### Instructions for the task:
Return the records from the first line through the line containing "missing: LeafGreenFryingPan (no.", and leave out the pictures.

### The data:
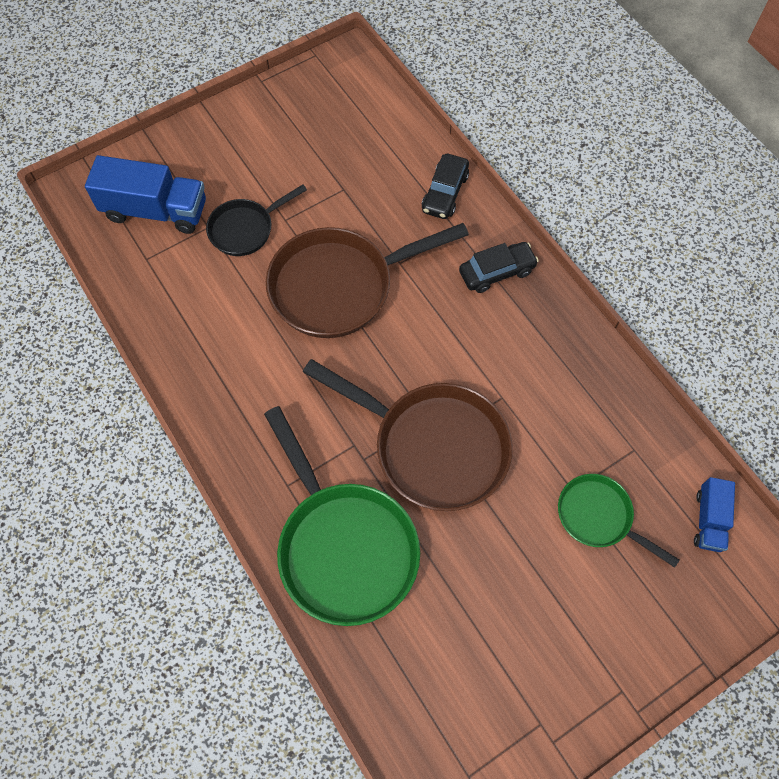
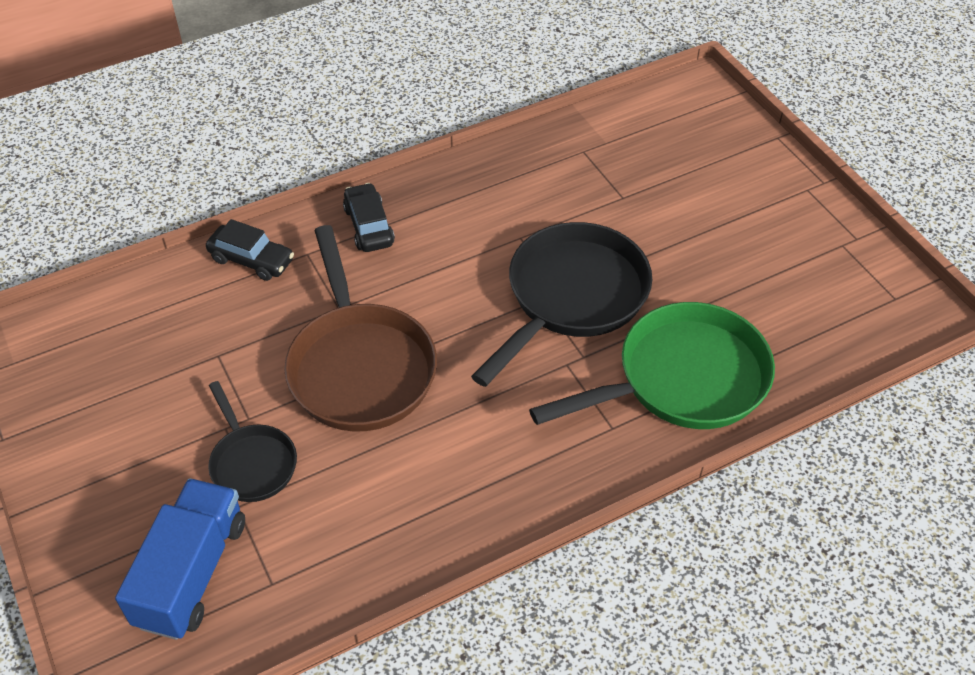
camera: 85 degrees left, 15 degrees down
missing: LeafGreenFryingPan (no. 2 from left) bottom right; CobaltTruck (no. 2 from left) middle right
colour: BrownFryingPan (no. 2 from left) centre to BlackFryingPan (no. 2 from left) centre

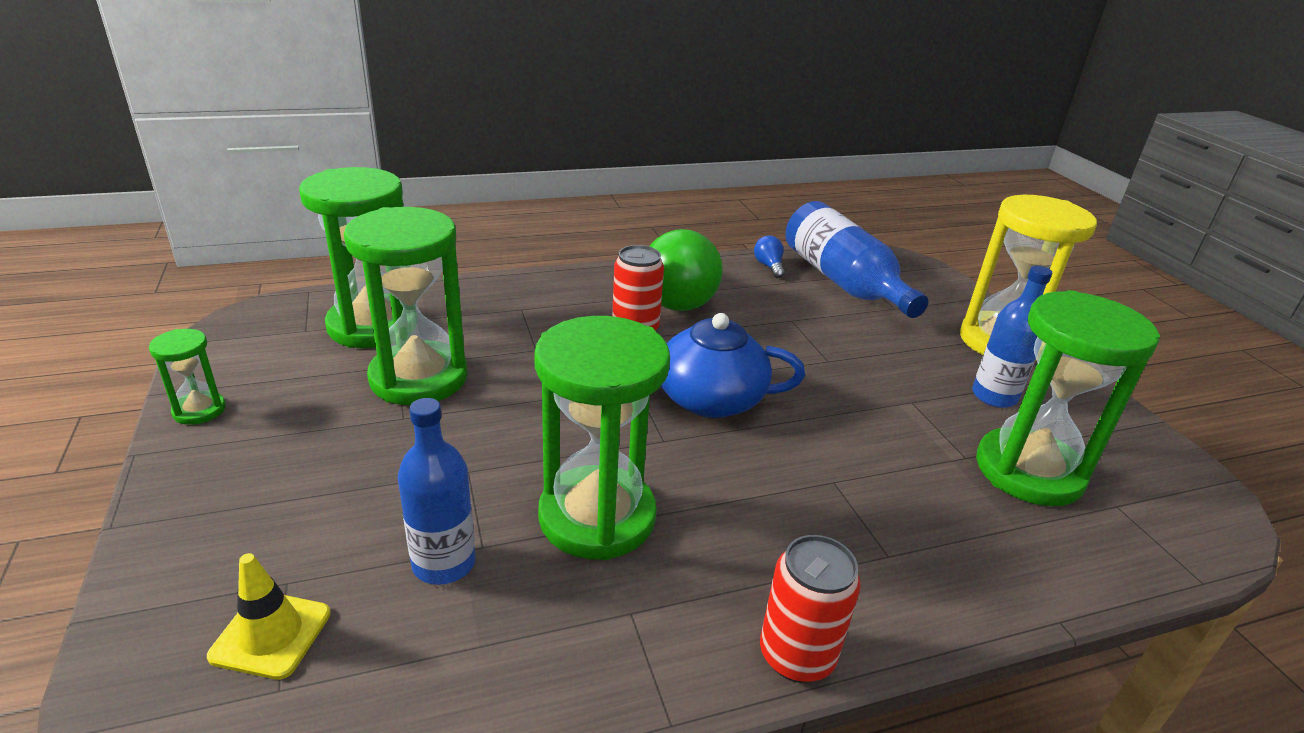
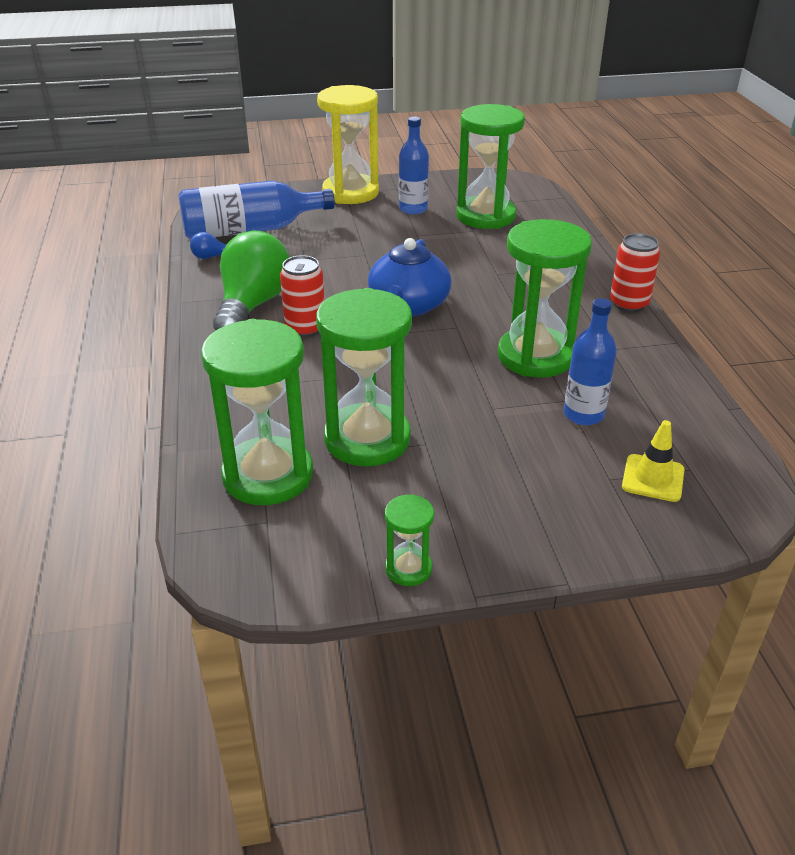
camera: 80 degrees left, 5 degrees up
spun: LeafGreenBulb centre = top left 75 degrees counterclockwise

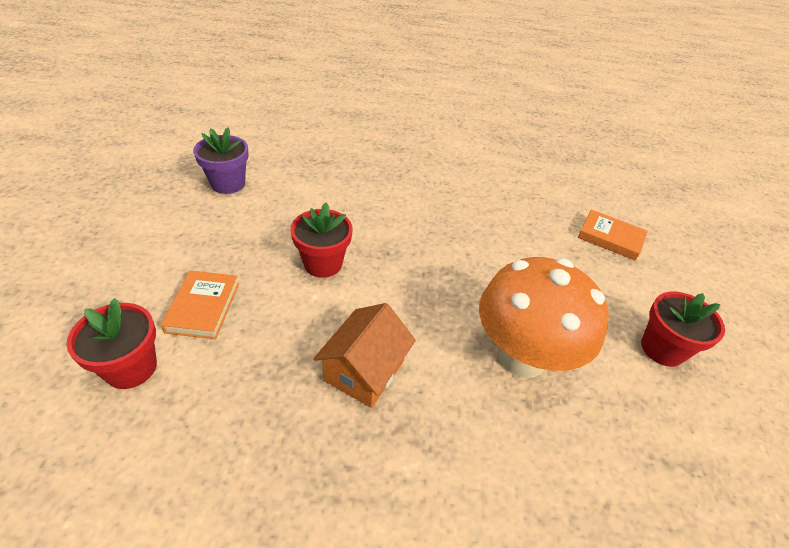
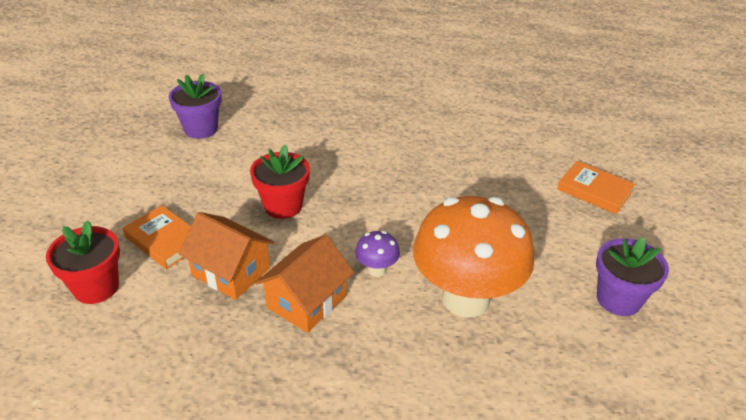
camera: 10 degrees right, 5 degrees down
appeared: BrightOrangeHouse (no. 1 from left) middle left; PurpleToadstool centre
colour: CrimsonPlantPot (no. 3 from left) middle right to PurplePlantPot (no. 2 from left) middle right
spun: BrightOrangeBook (no. 1 from left) middle left = middle left 60 degrees counterclockwise

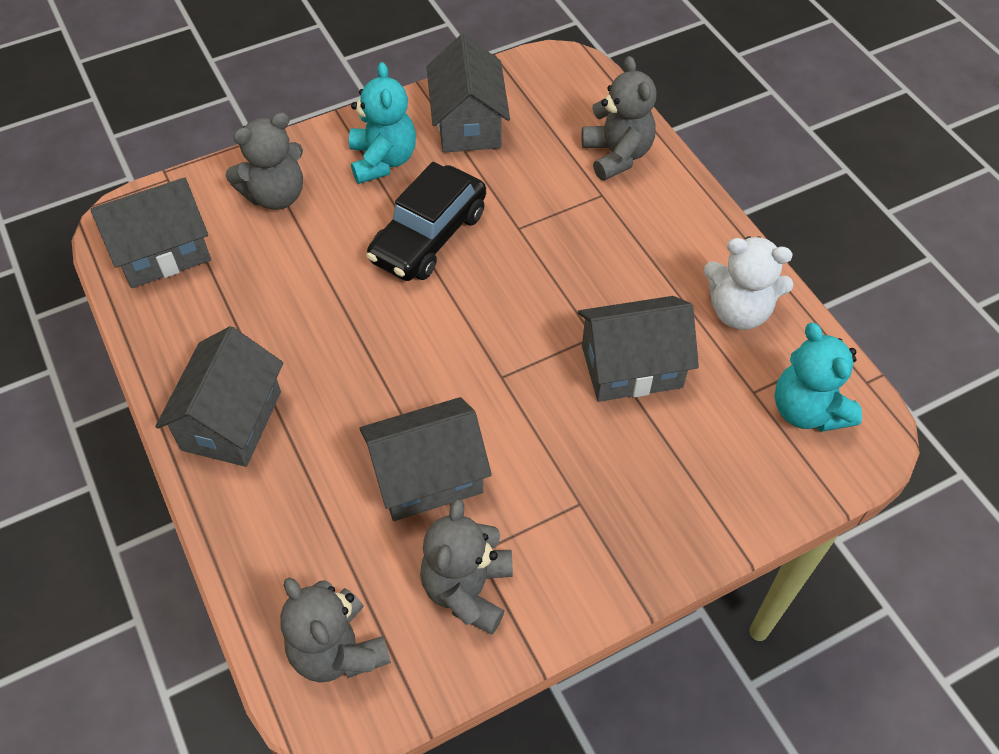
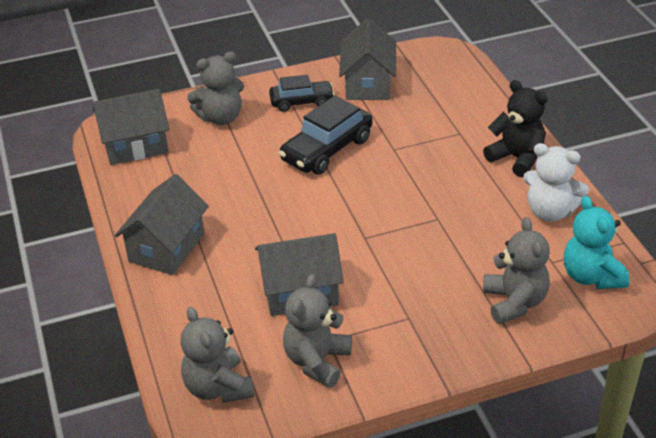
camera: 10 degrees right, 15 degrees down
missing: GrayHouse (no. 5 from left) centre
appeared: BlackTeddyBear top right
relocated: GrayTeddyBear (no. 4 from left) top centre to middle right
exchanged: AquaTeddyBear (no. 1 from left) top centre to BlackToyCar (no. 1 from left) top centre

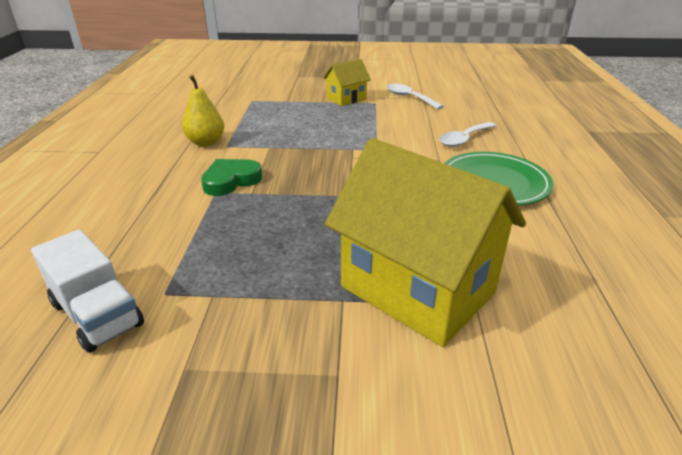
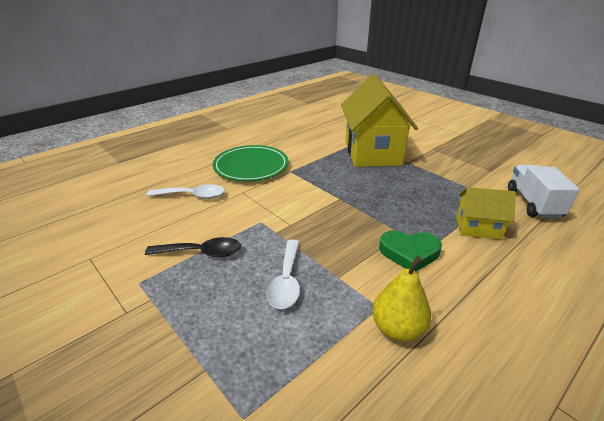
camera: 135 degrees left, 0 degrees up
appeared: BlackSpoon middle left
relocated: GoldenHouse (no. 1 from left in the first image) top centre to GoldenHouse (no. 2 from left) middle right; WhiteSpoon (no. 1 from left in the first image) top centre to WhiteSpoon (no. 2 from left) centre

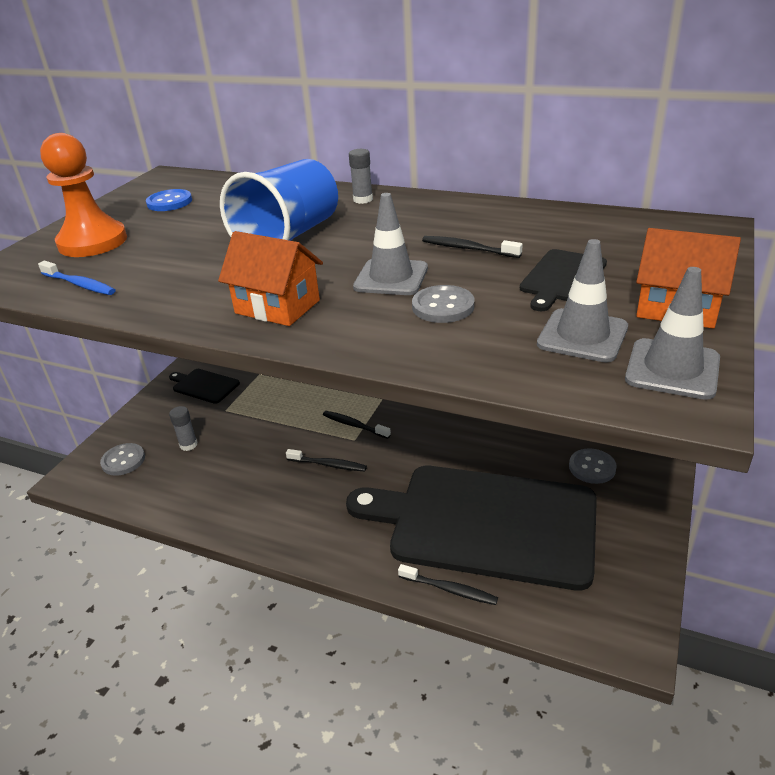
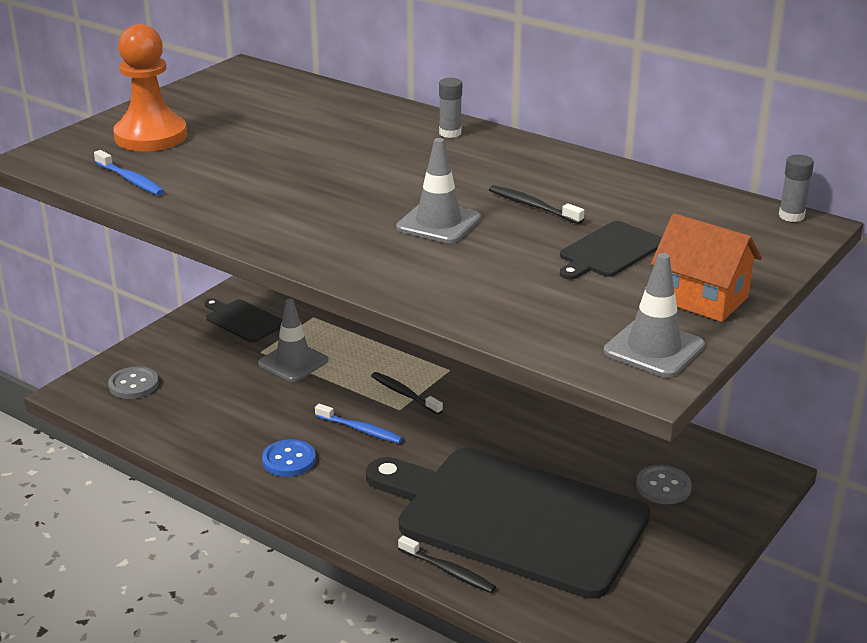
camera: 10 degrees right, 5 degrees down
missing: CobaltTumbler top centre; BrightOrangeHouse (no. 1 from left) centre; GrayShirtButton (no. 2 from left) centre
relocated: CobaltShirtButton top left to bottom centre; GrayRoadCone (no. 2 from left in the first image) middle right to GrayRoadCone (no. 1 from left) centre; GrayStickOfGlue (no. 1 from left in the first image) middle left to GrayStickOfGlue (no. 2 from left) top right
colour: BlackToothBrush (no. 1 from left) centre to CobaltToothBrush (no. 2 from left) centre

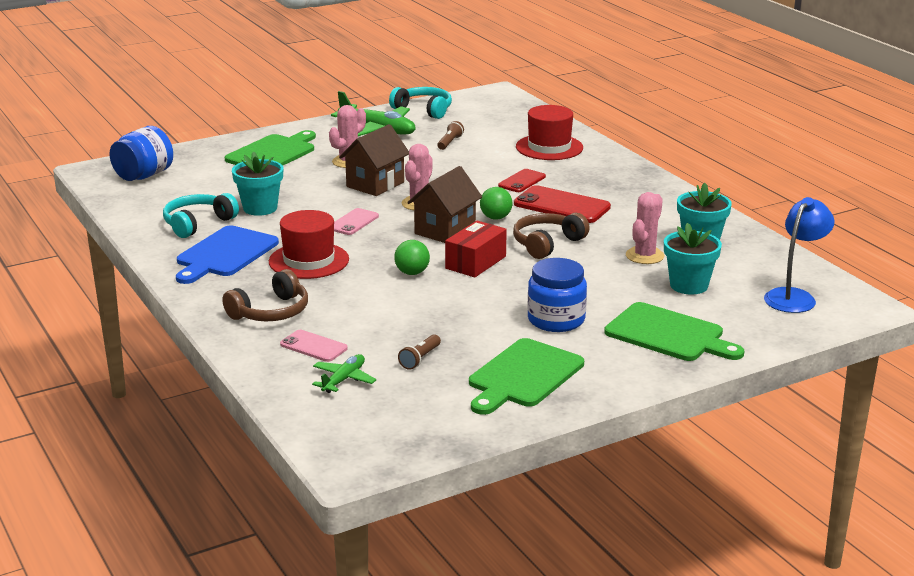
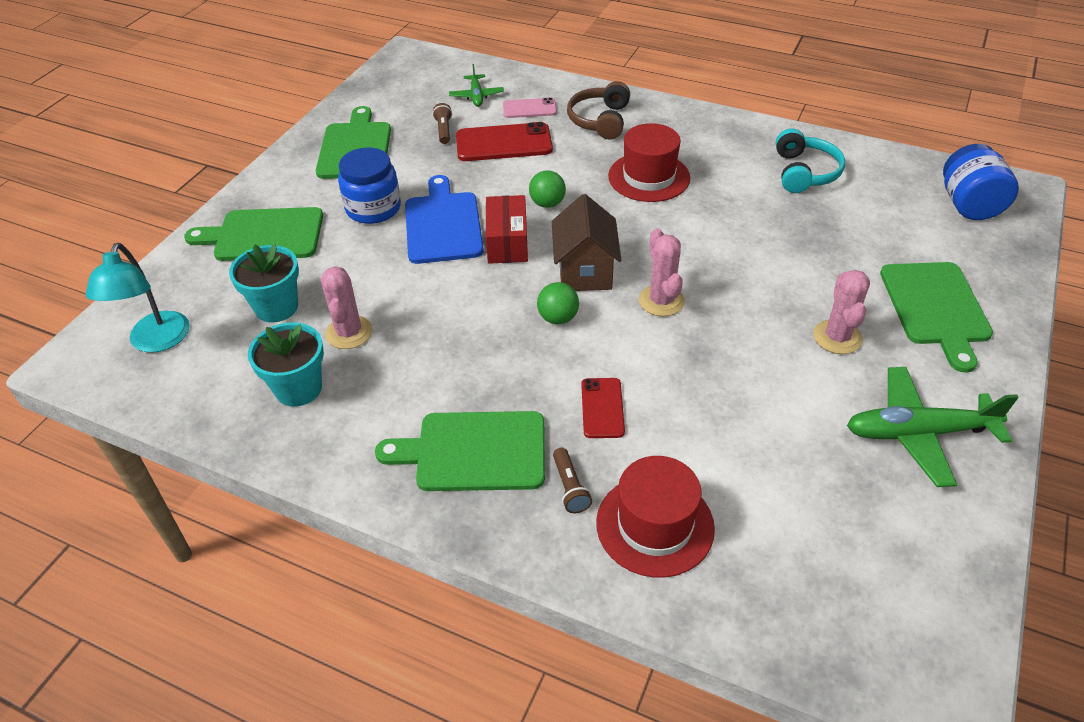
camera: 145 degrees right, 20 degrees up
missing: AquaHeadphones (no. 2 from left) top centre; BrownHouse (no. 1 from left) top centre; AquaPlantPot (no. 1 from left) top left; RosePinkSmartphone (no. 2 from left) centre; BrownHeadphones (no. 2 from left) centre
appeared: LeafGreenChoppingBoard (no. 3 from left) centre
relocated: BrownPocketTorch (no. 2 from left) top centre to centre; CrimsonSmartphone (no. 2 from left in the first image) centre to CrimsonSmartphone (no. 1 from left) top centre; CobaltChoppingBoard middle left to top centre
colour: CobaltReadingLamp middle right to AquaReadingLamp middle left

### Written response:
camera: 85 degrees left, 15 degrees down
missing: LeafGreenFryingPan (no. 2 from left) bottom right; CobaltTruck (no. 2 from left) middle right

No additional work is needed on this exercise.